## Coordinate change listings
>>>

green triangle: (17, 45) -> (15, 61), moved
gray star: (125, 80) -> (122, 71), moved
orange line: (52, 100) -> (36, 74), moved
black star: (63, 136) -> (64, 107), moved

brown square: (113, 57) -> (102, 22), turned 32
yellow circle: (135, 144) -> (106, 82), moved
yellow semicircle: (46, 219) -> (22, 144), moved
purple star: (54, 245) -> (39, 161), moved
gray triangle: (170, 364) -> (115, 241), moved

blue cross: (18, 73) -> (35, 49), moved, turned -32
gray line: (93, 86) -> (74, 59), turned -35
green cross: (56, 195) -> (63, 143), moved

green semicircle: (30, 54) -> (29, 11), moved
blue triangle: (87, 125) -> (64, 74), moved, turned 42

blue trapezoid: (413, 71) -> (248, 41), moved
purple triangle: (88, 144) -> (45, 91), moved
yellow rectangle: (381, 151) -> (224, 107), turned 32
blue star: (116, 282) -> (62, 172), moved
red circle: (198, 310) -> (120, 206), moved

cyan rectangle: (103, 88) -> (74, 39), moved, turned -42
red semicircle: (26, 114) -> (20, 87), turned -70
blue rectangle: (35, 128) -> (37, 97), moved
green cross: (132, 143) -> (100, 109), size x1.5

<<<
>>>

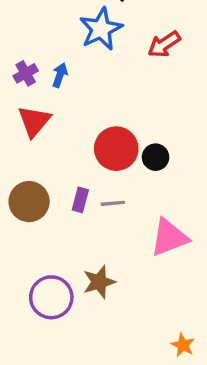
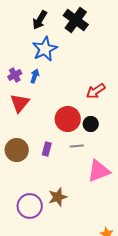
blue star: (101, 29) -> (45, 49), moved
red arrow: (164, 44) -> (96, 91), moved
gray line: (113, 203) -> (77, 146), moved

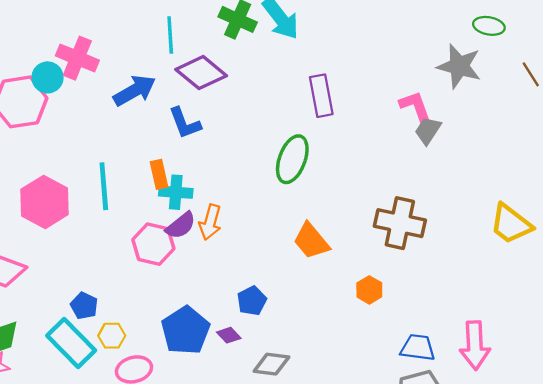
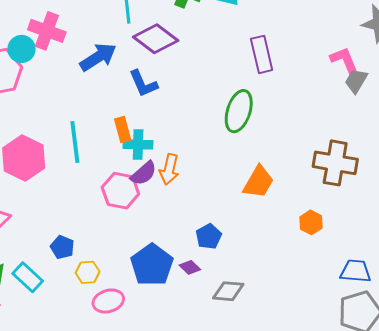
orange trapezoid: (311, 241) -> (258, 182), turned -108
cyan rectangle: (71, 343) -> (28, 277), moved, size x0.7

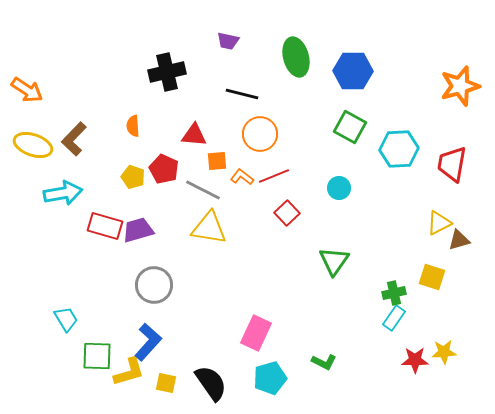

<<<

## Problem requirements
Send back an exact copy of only the lines from the line with "blue rectangle: (35, 128) -> (37, 97), moved" up to and including the line with "green cross: (132, 143)" in the data above.

## Task solution
blue rectangle: (35, 128) -> (37, 97), moved
green cross: (132, 143) -> (100, 109), size x1.5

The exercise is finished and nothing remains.